──────── Collected data ────────
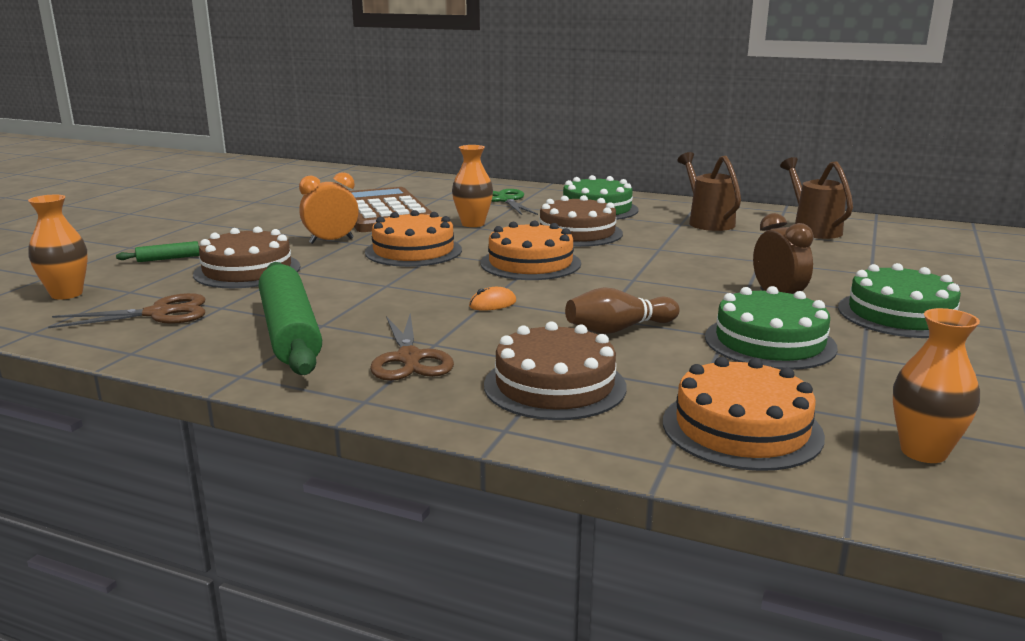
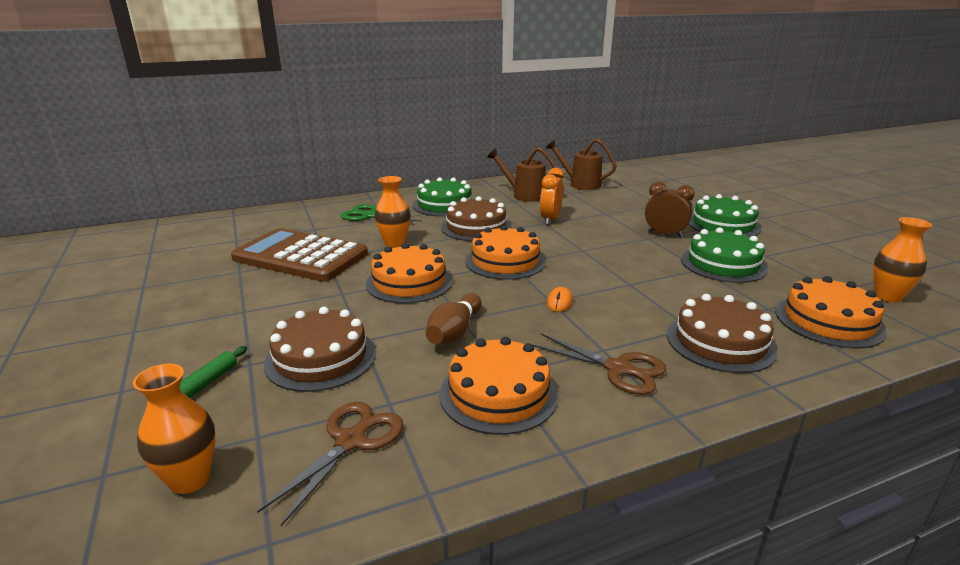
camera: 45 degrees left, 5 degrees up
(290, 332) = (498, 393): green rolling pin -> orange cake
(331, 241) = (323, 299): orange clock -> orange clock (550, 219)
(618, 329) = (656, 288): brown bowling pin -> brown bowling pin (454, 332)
────────
## The task
Please copy the line that holds "(290, 332) = (498, 393): green" and each line under it through the last line above, exactly as they stand, adding nothing.

## Answer
(290, 332) = (498, 393): green rolling pin -> orange cake
(331, 241) = (323, 299): orange clock -> orange clock (550, 219)
(618, 329) = (656, 288): brown bowling pin -> brown bowling pin (454, 332)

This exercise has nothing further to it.